• [WHAT TO PRODUCE]
Please transcribe, word for word, the line containing "green domino [333,125,392,156]" and every line after it through the end of the records below, and nothing else.

Colored object listings
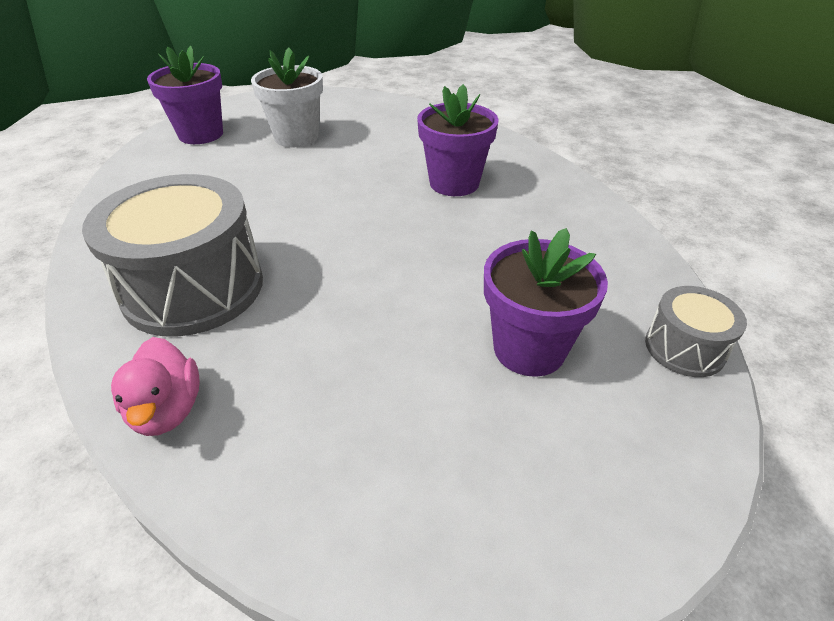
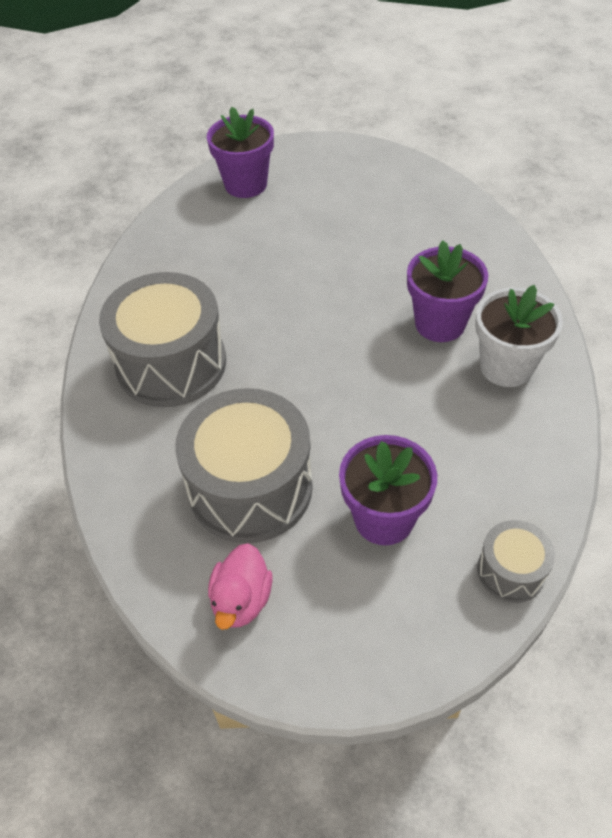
camera: 30 degrees right, 10 degrees up
pink duck [111,337,200,436] -> pink duck moved to [208,543,272,630]
white flower pot [251,48,323,147] -> white flower pot moved to [475,285,563,387]
none -> grey drum [175,388,313,543]

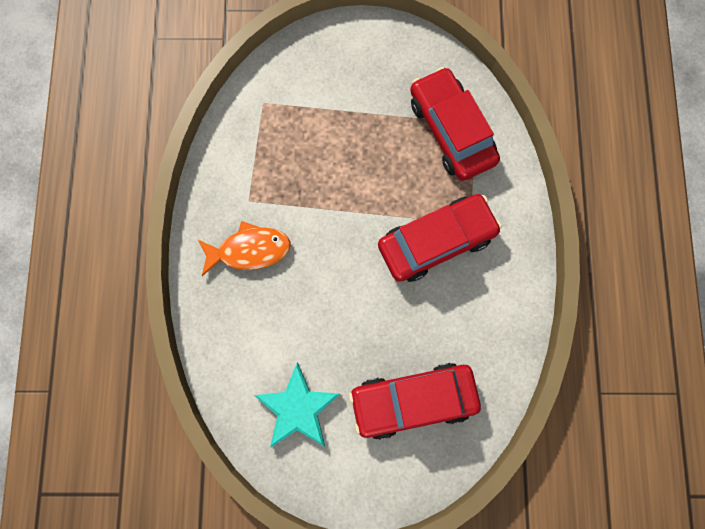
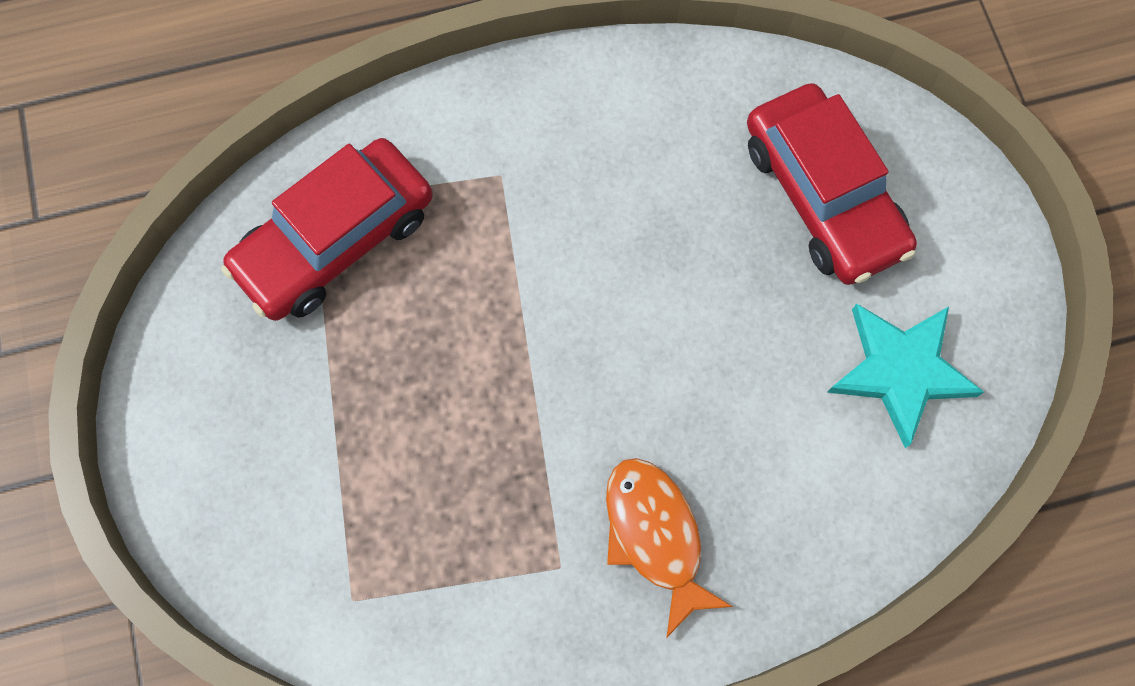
camera: 105 degrees left, 5 degrees down
red car [378,194,502,282] -> none

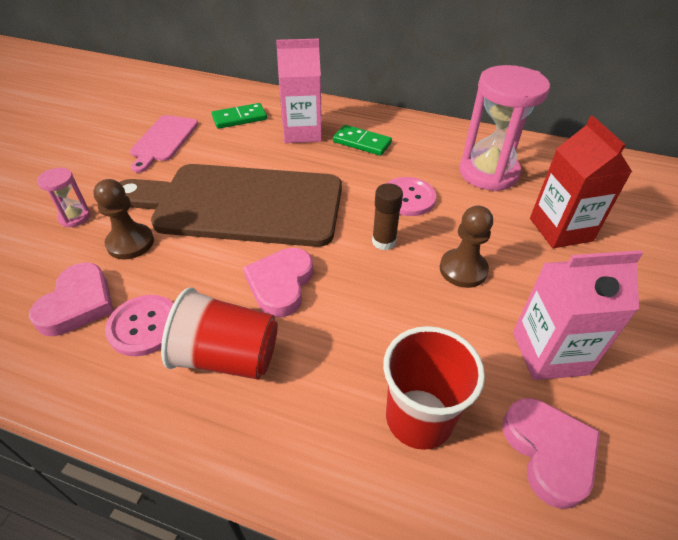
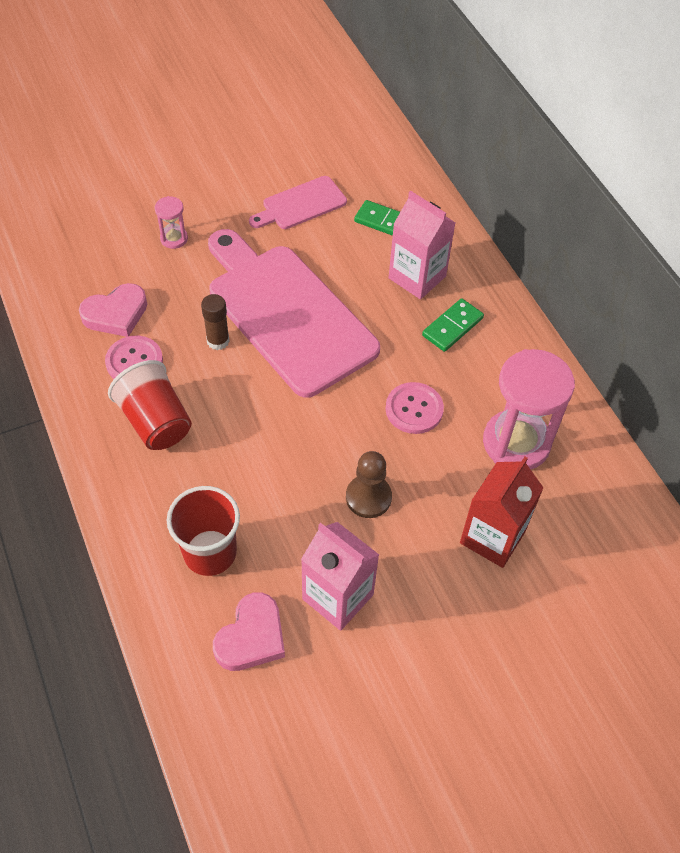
camera: 45 degrees right, 10 degrees up
brown pawn [93,179,154,259] -> none
brown cutting board [119,164,342,247] -> pink cutting board [208,229,380,398]
pink heart [243,248,313,318] -> none
green domino [333,125,392,156] -> green domino turned 60 degrees clockwise [422,298,484,352]
brown glue stick [372,183,403,250] -> brown glue stick moved to [201,294,230,350]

• [ANSWER]
green domino [333,125,392,156] -> green domino turned 60 degrees clockwise [422,298,484,352]
brown glue stick [372,183,403,250] -> brown glue stick moved to [201,294,230,350]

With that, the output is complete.